======== Materials provided

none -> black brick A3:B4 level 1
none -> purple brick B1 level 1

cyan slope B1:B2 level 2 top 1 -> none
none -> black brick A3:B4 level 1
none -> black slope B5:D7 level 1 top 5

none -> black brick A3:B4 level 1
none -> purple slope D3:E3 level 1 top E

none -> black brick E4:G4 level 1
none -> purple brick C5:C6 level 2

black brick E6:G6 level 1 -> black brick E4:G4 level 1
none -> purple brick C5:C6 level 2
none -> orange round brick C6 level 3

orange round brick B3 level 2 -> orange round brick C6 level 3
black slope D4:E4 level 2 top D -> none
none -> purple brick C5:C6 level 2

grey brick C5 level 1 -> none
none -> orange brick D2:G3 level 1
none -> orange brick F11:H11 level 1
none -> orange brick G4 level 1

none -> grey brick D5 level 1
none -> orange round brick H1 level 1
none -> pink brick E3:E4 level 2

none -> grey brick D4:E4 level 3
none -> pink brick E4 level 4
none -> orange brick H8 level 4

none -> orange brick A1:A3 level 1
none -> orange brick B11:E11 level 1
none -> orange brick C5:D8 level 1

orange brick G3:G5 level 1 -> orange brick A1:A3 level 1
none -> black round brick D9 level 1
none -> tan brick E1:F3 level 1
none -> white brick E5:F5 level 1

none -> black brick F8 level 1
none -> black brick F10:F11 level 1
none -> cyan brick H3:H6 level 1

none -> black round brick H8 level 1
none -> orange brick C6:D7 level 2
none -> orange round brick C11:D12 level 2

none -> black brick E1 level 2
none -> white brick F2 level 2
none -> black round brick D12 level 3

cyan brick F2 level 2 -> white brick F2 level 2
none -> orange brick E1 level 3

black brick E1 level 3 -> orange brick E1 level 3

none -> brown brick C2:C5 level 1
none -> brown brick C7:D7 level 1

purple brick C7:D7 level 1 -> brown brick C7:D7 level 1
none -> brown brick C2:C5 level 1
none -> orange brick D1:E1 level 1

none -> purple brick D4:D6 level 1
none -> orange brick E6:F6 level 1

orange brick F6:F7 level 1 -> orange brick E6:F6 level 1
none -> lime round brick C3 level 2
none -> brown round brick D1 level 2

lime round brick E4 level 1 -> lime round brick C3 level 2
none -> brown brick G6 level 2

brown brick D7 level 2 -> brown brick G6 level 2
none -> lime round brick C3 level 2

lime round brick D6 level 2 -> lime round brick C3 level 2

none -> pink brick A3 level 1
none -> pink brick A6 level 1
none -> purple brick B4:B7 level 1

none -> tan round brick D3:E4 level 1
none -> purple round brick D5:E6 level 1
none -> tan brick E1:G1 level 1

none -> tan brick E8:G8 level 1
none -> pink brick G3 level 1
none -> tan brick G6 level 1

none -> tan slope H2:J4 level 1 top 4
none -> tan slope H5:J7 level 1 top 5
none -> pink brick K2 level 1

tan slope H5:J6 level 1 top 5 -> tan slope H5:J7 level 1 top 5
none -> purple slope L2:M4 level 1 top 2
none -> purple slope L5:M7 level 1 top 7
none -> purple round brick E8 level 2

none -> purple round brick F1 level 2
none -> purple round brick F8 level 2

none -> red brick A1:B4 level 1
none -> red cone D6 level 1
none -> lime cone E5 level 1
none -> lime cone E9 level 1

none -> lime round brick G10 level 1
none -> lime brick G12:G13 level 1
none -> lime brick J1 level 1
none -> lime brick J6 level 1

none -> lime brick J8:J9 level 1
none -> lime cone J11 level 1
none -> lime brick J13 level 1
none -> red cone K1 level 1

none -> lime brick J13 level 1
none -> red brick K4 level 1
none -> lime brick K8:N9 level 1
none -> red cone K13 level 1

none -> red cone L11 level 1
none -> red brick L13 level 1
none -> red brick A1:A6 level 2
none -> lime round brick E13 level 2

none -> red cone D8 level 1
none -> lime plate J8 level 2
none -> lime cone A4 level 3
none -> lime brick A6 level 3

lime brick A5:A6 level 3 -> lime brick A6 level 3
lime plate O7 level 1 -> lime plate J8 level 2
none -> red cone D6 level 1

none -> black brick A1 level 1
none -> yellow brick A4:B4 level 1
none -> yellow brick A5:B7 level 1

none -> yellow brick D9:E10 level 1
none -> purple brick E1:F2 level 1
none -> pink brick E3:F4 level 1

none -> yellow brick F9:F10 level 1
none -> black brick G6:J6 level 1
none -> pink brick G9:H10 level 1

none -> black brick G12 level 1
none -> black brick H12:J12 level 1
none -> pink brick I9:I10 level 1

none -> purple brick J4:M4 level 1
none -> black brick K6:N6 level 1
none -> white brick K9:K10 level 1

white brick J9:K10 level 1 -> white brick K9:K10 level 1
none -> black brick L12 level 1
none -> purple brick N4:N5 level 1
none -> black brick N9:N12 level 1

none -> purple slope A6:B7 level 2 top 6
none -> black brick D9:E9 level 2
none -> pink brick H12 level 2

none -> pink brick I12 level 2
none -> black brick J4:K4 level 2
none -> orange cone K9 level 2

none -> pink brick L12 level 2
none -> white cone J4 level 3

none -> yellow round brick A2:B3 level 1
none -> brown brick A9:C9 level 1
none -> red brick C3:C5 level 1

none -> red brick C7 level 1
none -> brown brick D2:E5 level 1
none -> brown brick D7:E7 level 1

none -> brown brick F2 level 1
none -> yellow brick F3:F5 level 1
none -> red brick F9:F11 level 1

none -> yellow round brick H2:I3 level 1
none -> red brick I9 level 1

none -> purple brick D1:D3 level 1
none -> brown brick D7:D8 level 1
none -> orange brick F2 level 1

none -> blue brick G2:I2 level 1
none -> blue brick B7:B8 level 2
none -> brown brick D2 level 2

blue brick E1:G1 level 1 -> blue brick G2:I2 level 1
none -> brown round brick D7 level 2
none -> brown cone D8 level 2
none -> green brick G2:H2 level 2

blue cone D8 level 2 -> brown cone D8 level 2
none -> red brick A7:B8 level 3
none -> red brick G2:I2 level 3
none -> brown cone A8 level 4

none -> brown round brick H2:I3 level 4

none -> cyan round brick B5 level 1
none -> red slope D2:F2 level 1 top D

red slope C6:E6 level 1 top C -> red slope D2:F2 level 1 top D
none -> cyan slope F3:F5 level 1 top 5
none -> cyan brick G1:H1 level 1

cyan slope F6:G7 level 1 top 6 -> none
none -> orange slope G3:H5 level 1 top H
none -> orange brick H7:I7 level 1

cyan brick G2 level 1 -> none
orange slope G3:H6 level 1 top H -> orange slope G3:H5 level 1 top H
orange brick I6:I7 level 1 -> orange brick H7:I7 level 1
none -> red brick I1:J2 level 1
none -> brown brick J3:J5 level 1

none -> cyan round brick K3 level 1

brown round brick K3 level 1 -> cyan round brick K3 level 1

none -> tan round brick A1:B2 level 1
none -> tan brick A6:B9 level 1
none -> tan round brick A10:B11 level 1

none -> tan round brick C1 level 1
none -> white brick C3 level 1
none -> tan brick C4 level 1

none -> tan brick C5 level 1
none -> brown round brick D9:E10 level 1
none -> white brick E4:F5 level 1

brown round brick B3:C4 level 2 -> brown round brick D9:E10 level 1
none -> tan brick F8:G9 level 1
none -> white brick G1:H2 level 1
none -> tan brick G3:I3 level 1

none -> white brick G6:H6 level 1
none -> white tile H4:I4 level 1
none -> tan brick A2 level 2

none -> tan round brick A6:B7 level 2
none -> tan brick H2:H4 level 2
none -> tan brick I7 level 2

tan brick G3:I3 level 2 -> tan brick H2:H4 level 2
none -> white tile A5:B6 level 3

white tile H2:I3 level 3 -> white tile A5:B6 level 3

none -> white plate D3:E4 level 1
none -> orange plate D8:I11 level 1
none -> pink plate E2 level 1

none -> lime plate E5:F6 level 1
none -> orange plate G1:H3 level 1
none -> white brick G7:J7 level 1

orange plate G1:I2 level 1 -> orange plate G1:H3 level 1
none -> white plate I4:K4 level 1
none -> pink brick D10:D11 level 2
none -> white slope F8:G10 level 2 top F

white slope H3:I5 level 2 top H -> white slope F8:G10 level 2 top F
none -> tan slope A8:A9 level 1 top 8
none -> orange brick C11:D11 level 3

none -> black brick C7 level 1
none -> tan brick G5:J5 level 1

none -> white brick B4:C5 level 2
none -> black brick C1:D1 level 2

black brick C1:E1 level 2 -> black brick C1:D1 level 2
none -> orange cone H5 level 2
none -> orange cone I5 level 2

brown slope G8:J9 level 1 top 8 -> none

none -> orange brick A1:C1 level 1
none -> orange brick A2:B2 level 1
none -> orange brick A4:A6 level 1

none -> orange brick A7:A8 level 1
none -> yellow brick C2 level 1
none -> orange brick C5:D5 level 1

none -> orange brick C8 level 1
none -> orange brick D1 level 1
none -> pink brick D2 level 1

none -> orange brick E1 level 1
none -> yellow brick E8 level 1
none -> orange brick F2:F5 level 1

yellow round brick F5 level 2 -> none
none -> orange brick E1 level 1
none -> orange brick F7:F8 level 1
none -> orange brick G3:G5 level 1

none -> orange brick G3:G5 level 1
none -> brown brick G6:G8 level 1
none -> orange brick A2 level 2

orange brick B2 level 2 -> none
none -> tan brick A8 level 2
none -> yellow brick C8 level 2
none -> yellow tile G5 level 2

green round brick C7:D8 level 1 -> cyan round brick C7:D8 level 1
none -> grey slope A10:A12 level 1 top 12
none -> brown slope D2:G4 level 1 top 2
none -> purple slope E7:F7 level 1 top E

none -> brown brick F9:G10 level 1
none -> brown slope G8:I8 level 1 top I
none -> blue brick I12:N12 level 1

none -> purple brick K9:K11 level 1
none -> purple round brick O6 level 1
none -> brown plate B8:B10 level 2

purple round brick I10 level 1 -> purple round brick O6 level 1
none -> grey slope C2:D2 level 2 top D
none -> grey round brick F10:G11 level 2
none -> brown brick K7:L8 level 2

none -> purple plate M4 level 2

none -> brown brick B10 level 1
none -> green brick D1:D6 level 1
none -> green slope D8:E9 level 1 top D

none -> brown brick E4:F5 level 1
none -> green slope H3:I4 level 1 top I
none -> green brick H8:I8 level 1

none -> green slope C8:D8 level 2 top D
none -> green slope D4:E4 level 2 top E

================

> What you have to do
Now copy each line of the entries that mentions "blue".

> Response to the exercise
none -> blue brick G2:I2 level 1
none -> blue brick B7:B8 level 2
blue brick E1:G1 level 1 -> blue brick G2:I2 level 1
blue cone D8 level 2 -> brown cone D8 level 2
none -> blue brick I12:N12 level 1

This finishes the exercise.